▸ **EXERCISE INSTRUCTIONS**
Omitting all images, transcribe the entries word for word.
[SUPPLIED DATA]
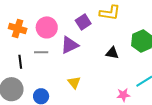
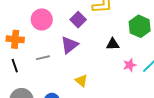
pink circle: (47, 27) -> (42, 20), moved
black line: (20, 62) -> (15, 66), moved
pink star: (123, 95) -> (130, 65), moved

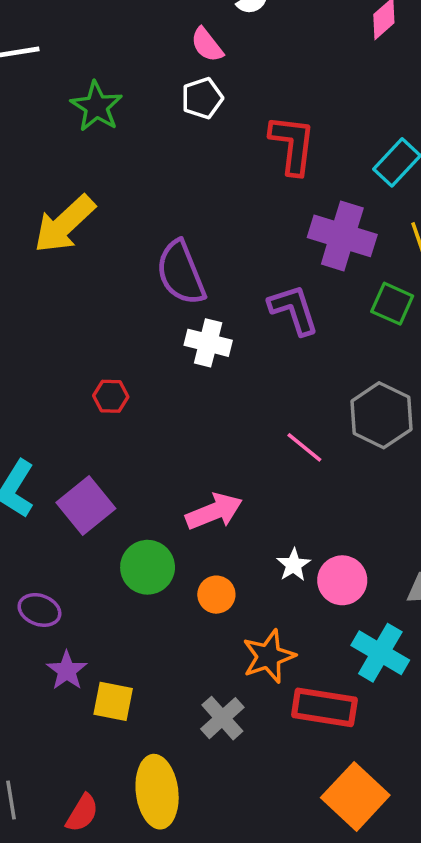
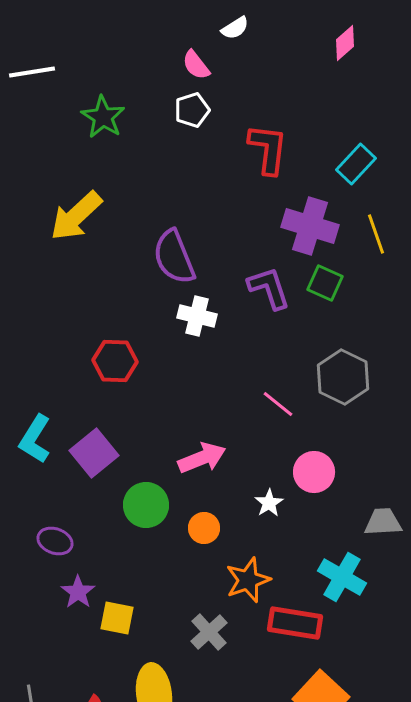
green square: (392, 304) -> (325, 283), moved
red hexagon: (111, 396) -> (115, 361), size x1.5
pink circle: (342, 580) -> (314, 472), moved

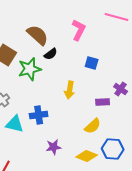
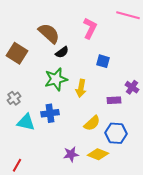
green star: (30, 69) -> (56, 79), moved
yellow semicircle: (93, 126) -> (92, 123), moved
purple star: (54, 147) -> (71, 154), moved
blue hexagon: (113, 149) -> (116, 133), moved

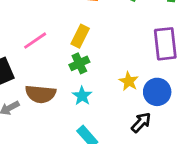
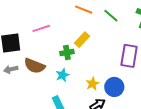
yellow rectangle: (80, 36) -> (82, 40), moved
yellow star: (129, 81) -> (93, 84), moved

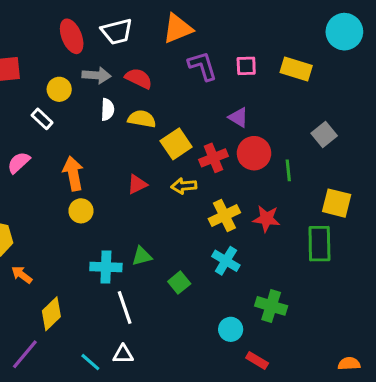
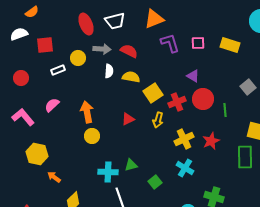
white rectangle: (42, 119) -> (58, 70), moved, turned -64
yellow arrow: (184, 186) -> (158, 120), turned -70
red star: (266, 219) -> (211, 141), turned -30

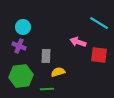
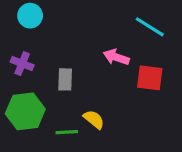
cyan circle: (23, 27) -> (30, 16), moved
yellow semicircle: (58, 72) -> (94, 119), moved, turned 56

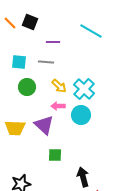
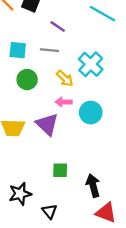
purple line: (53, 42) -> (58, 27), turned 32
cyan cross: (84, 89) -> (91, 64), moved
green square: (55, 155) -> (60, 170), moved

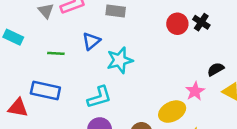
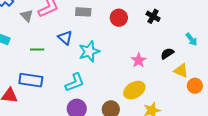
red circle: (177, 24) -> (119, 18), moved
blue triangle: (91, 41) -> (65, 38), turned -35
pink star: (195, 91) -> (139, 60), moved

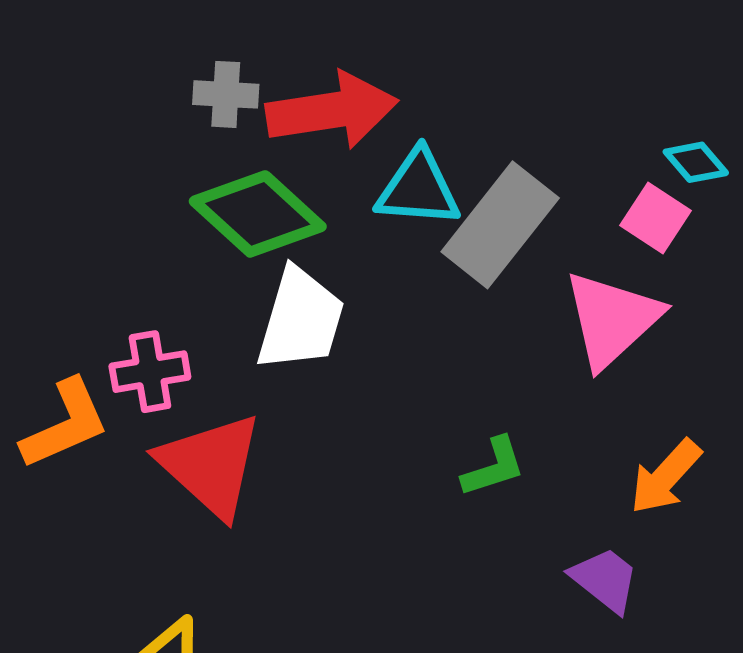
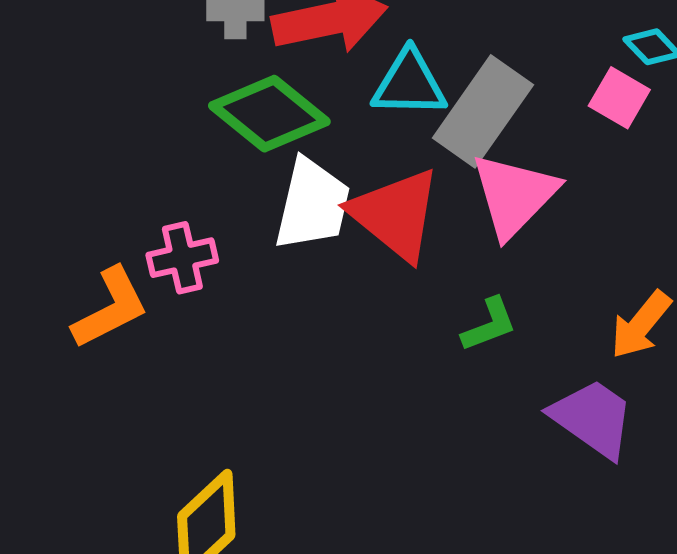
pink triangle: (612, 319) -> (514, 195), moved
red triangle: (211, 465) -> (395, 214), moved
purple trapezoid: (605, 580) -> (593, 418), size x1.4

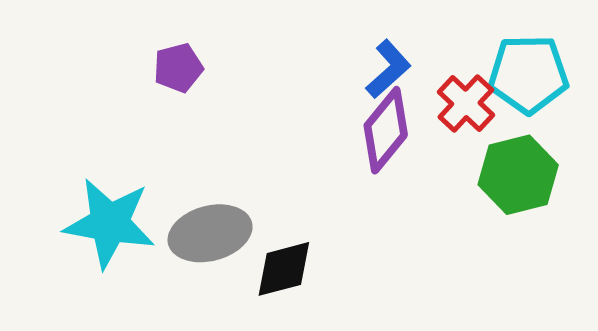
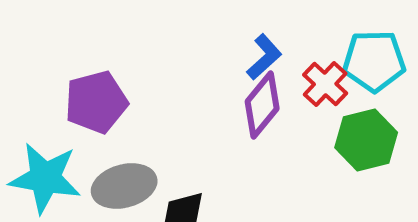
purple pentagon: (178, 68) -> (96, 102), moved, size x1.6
[/SUPPLIED DATA]
▸ **ANSWER FOR THIS EXERCISE**
pink circle: (47, 27) -> (42, 20), moved
black line: (20, 62) -> (15, 66), moved
pink star: (123, 95) -> (130, 65), moved

green square: (392, 304) -> (325, 283), moved
red hexagon: (111, 396) -> (115, 361), size x1.5
pink circle: (342, 580) -> (314, 472), moved

green star: (30, 69) -> (56, 79), moved
yellow semicircle: (93, 126) -> (92, 123), moved
purple star: (54, 147) -> (71, 154), moved
blue hexagon: (113, 149) -> (116, 133), moved

yellow rectangle: (80, 36) -> (82, 40), moved
yellow star: (129, 81) -> (93, 84), moved

white rectangle: (42, 119) -> (58, 70), moved, turned -64
yellow arrow: (184, 186) -> (158, 120), turned -70
red star: (266, 219) -> (211, 141), turned -30

cyan circle: (23, 27) -> (30, 16), moved
yellow semicircle: (58, 72) -> (94, 119), moved, turned 56

purple line: (53, 42) -> (58, 27), turned 32
cyan cross: (84, 89) -> (91, 64), moved
green square: (55, 155) -> (60, 170), moved

red circle: (177, 24) -> (119, 18), moved
blue triangle: (91, 41) -> (65, 38), turned -35
pink star: (195, 91) -> (139, 60), moved

pink triangle: (612, 319) -> (514, 195), moved
red triangle: (211, 465) -> (395, 214), moved
purple trapezoid: (605, 580) -> (593, 418), size x1.4

purple pentagon: (178, 68) -> (96, 102), moved, size x1.6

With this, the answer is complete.